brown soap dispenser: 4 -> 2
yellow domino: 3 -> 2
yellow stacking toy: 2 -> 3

::::

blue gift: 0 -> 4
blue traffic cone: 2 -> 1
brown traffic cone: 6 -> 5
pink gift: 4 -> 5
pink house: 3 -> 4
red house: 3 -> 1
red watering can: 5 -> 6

::::

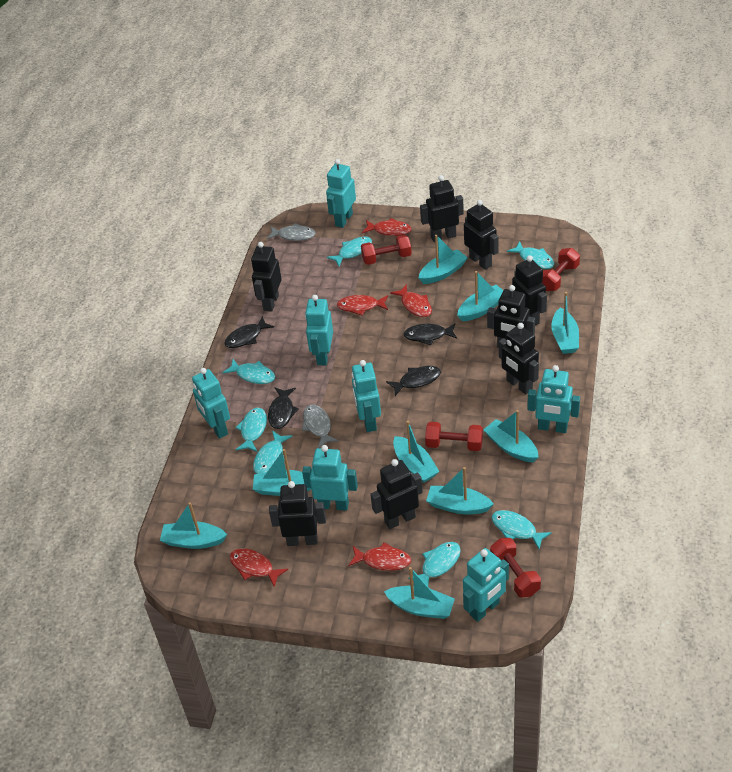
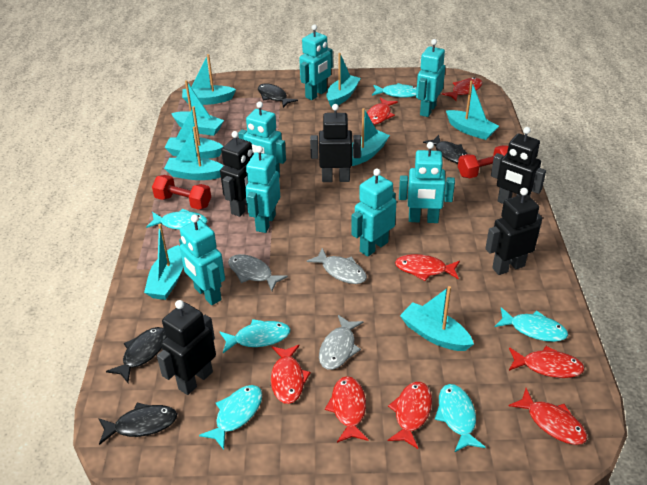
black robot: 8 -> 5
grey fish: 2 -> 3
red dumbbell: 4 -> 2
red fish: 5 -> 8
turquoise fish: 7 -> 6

::::

Would you count the lines of the listing above that hold the string "cone" and give only the resulting number?

→ **Reply**:
2